### Excerpted records:
========

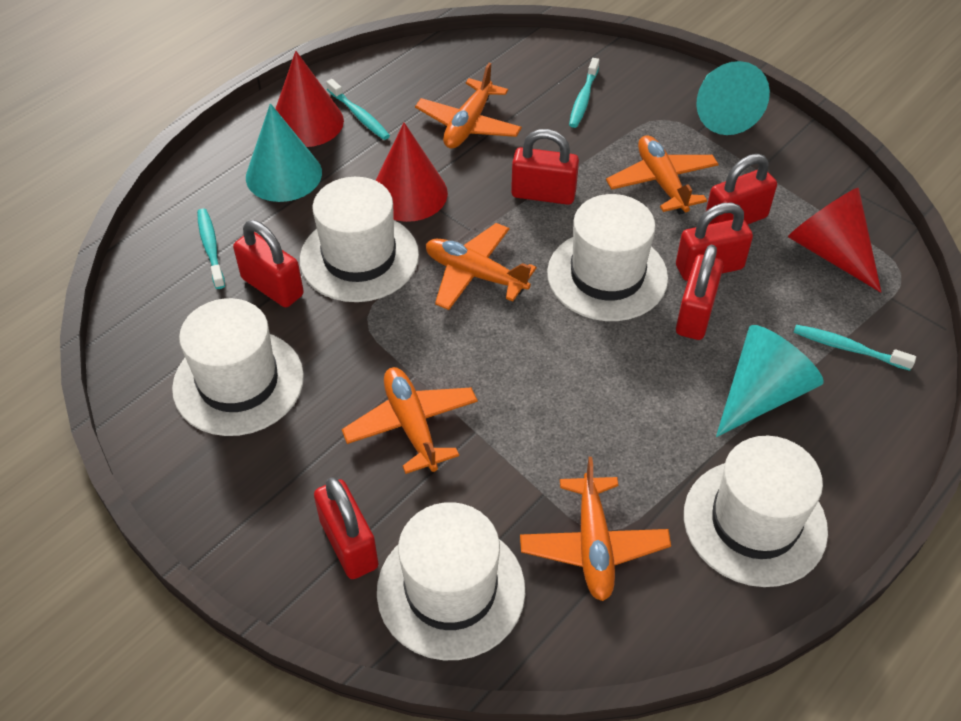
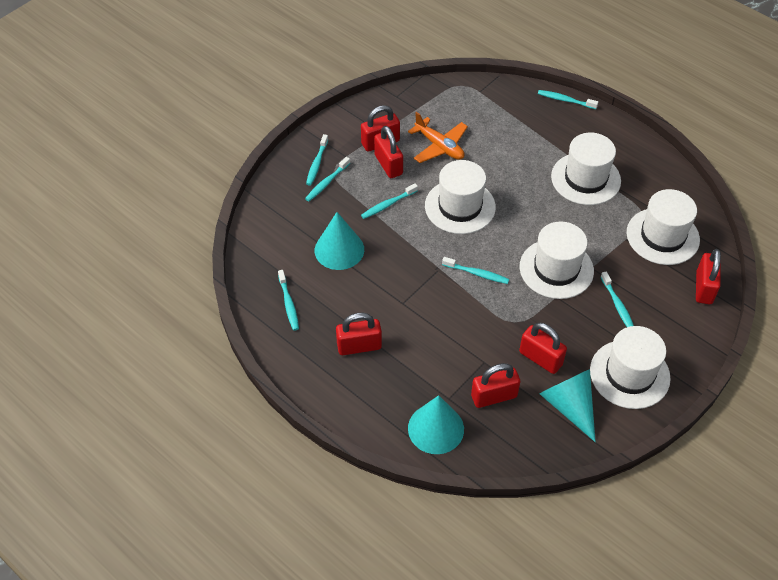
orange plane: 5 -> 1
red cone: 3 -> 0
turquoise toothbrush: 4 -> 7

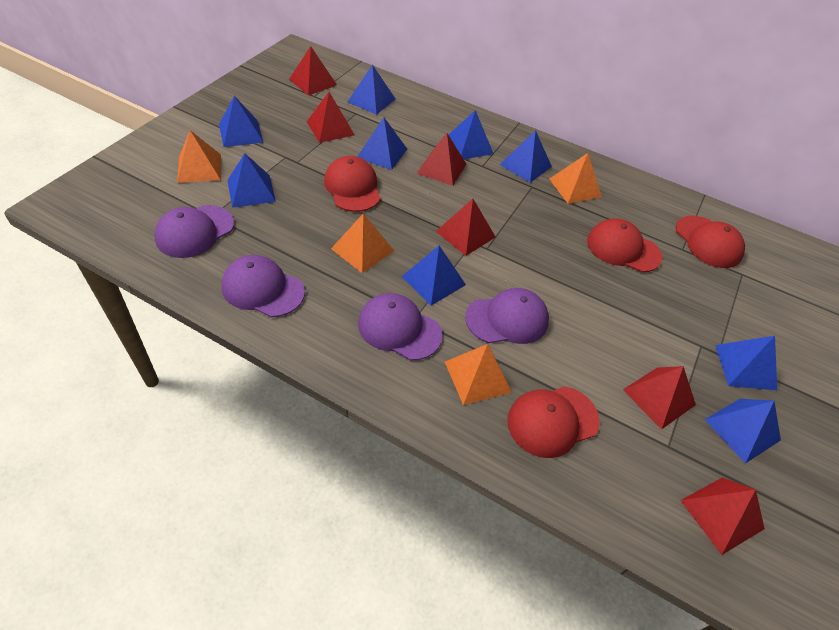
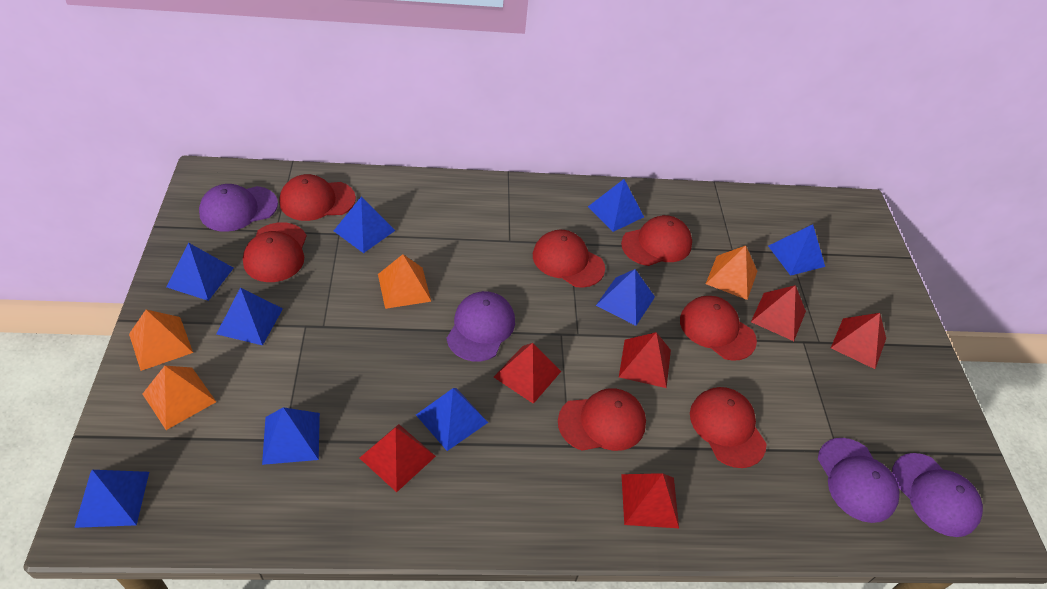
red cap: 4 -> 7

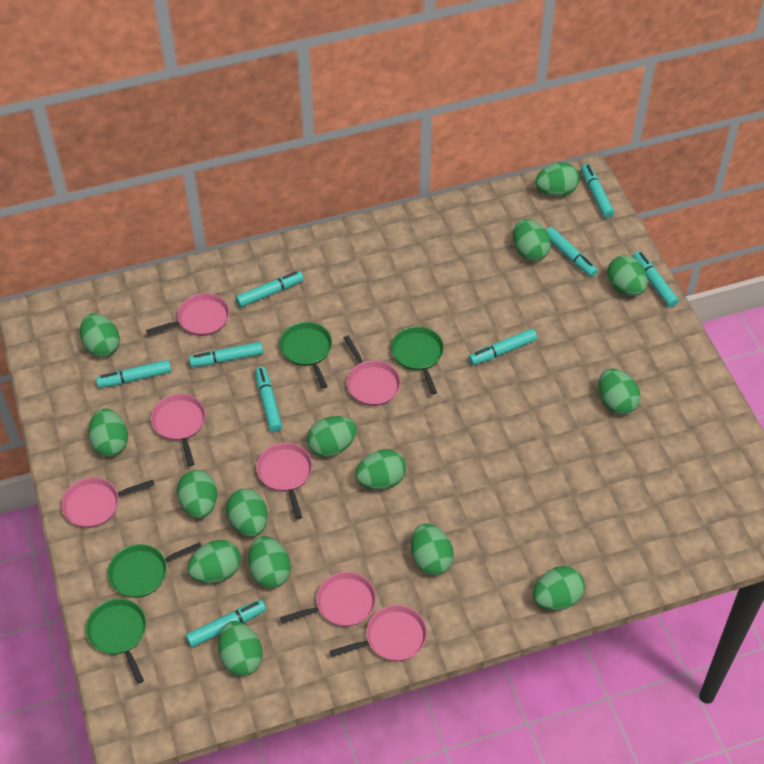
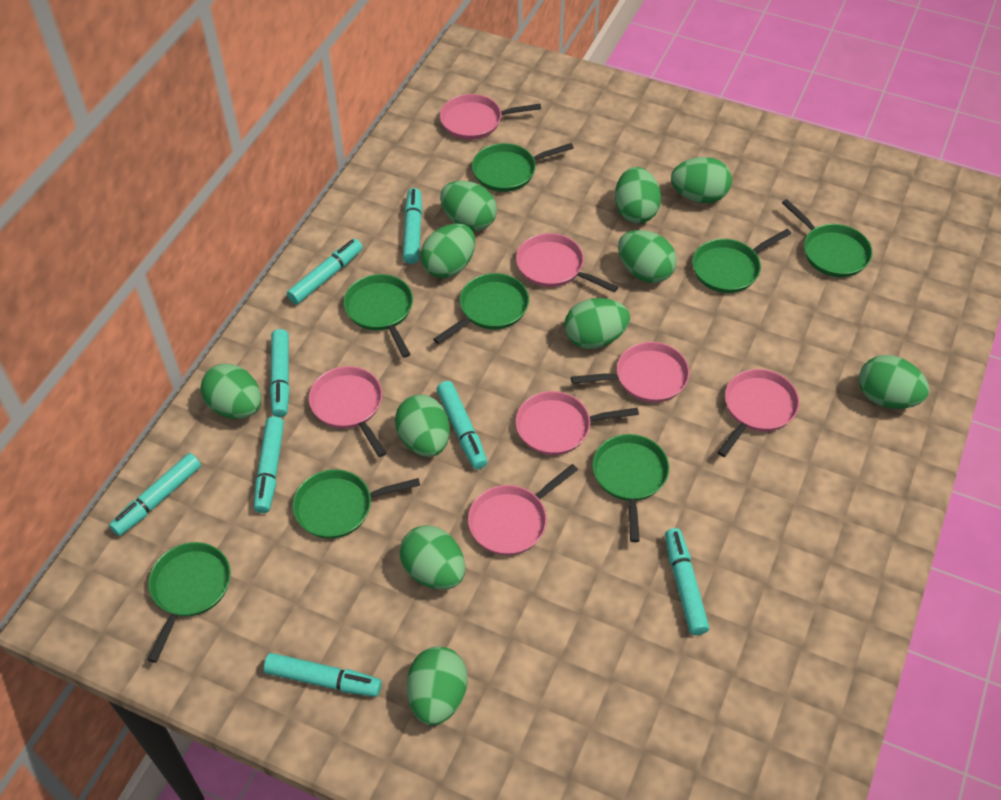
green egg: 15 -> 11
green pan: 4 -> 8
turquoise marker: 9 -> 8

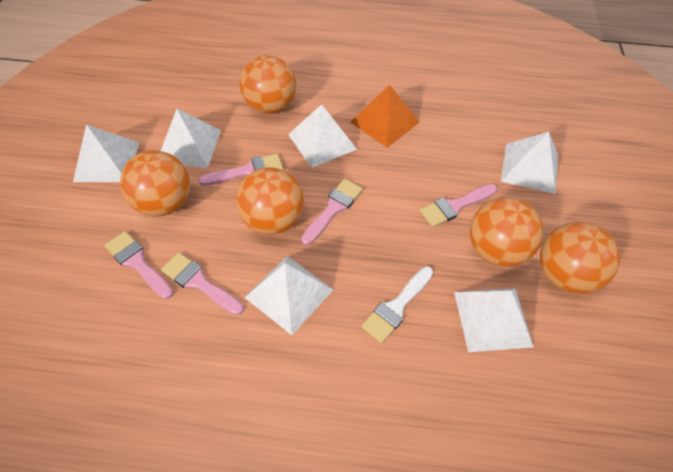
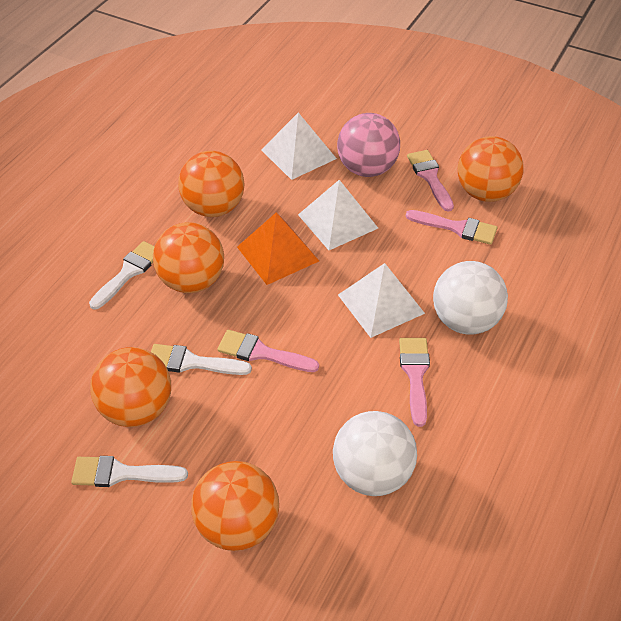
pink ball: 0 -> 1
pink brush: 5 -> 4
white ball: 0 -> 2
white brush: 1 -> 3
white pyramid: 6 -> 3

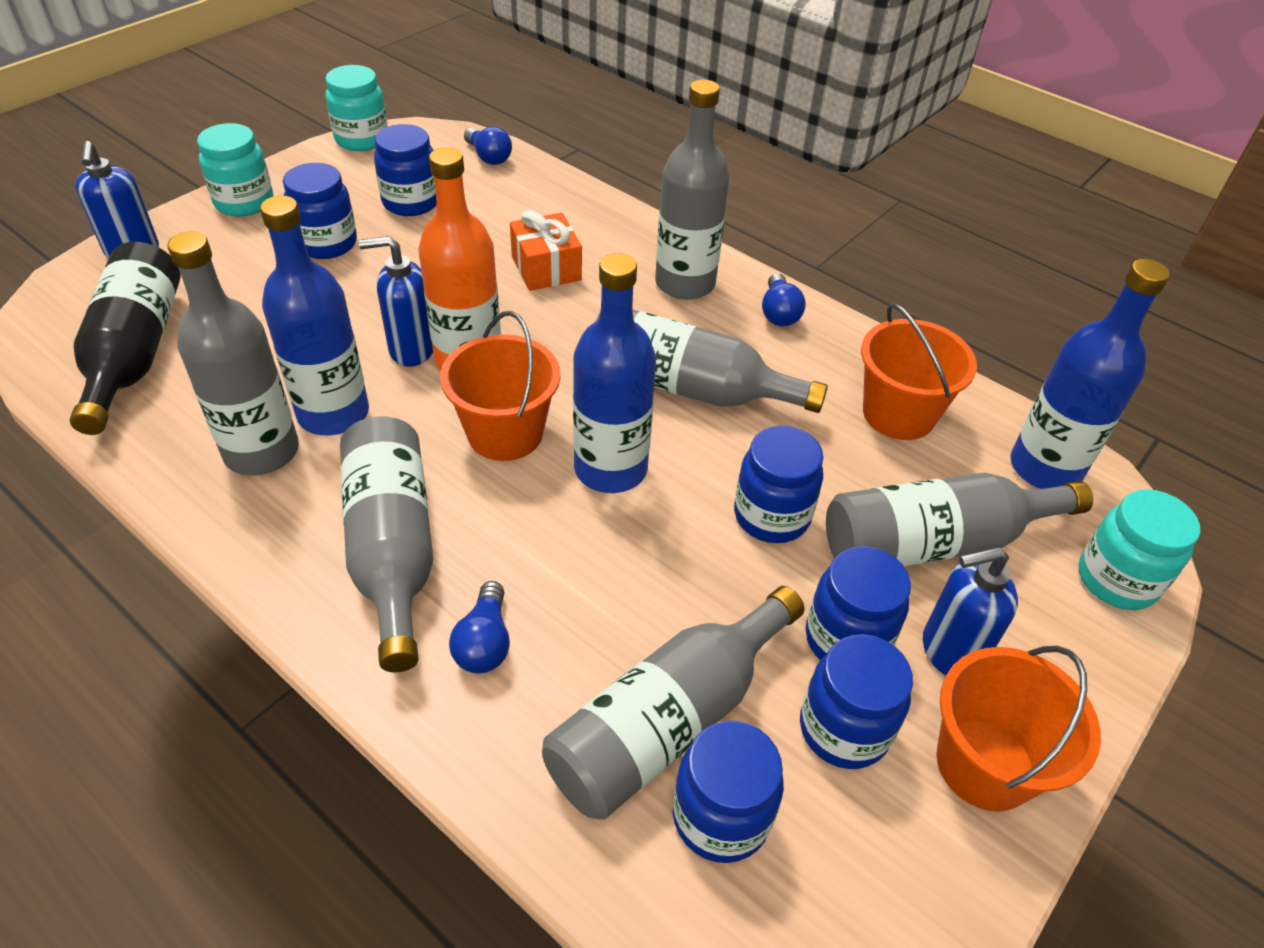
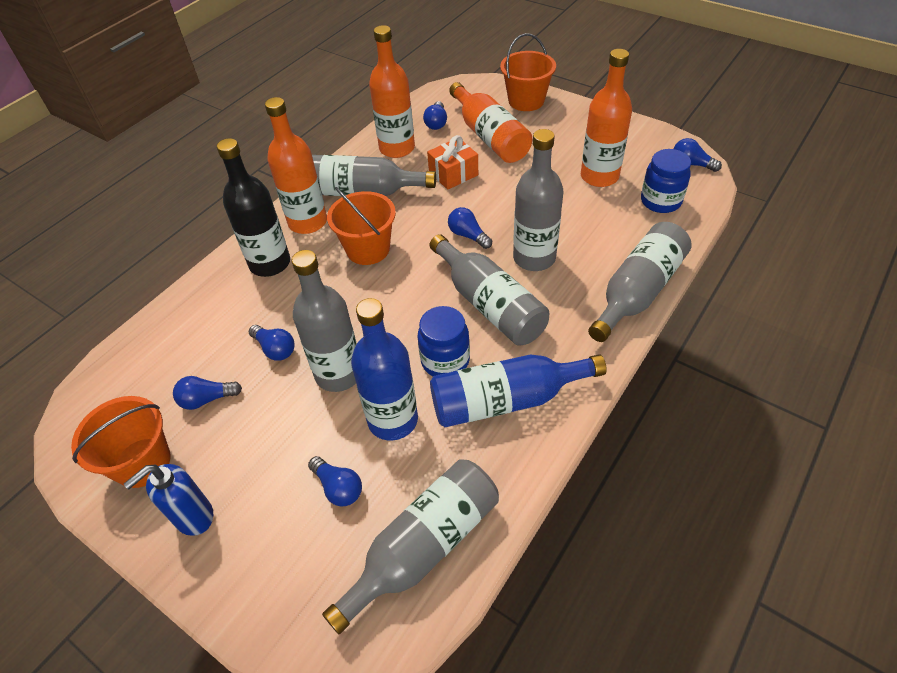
blue bottle: 3 -> 2
blue jar: 6 -> 2
blue light bulb: 3 -> 6
blue soap dispenser: 3 -> 1
orange bottle: 1 -> 4
turquoise jar: 3 -> 0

========

### What the task asks:
Read through the material above, and whenever a line contains "blue", copy it.

### Answer space:
blue bottle: 3 -> 2
blue jar: 6 -> 2
blue light bulb: 3 -> 6
blue soap dispenser: 3 -> 1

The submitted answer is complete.